- HOW TO COMPLETE THIS TASK
Each line of the entries below that holds "blue" is needed, copied in full.

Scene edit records
[Start of Attachment]

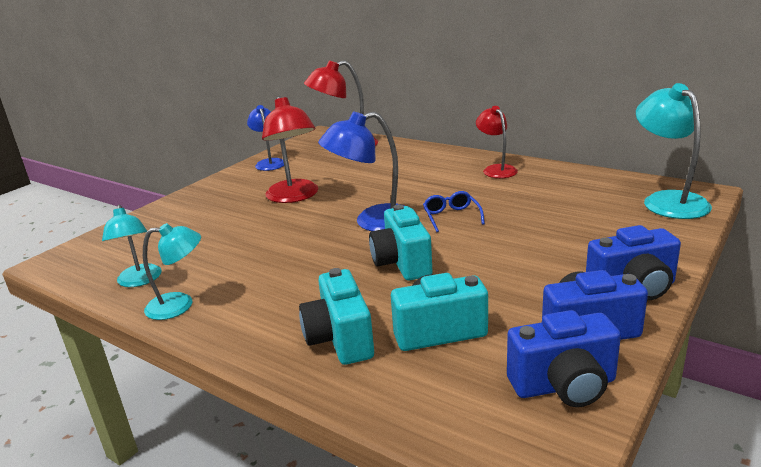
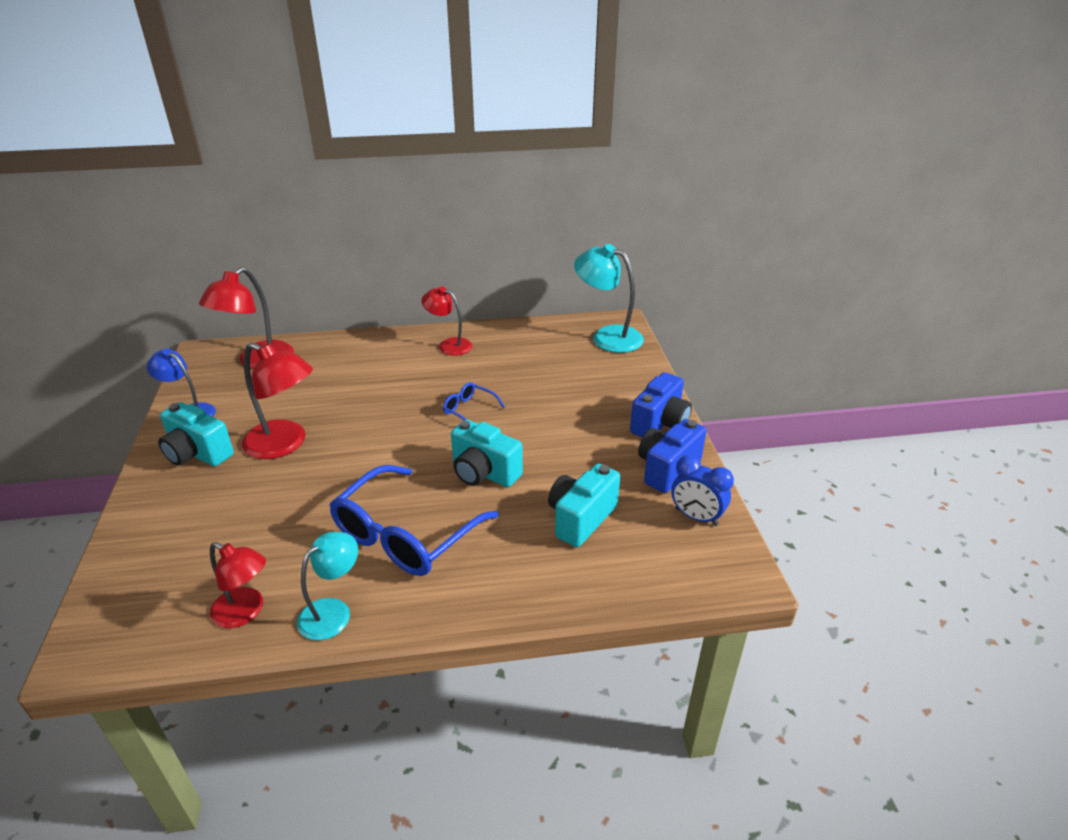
camera: 45 degrees left, 10 degrees up
(139, 281) = (245, 612): turquoise lamp -> red lamp
(289, 280) = (406, 534): none -> blue glasses
(340, 339) = (520, 563): turquoise camera -> turquoise camera (197, 453)
(373, 222) = (406, 442): blue lamp -> none
(564, 386) = (696, 517): blue camera -> blue clock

[End of Attachment]

- PROBLEM SOLUTION
(289, 280) = (406, 534): none -> blue glasses
(373, 222) = (406, 442): blue lamp -> none
(564, 386) = (696, 517): blue camera -> blue clock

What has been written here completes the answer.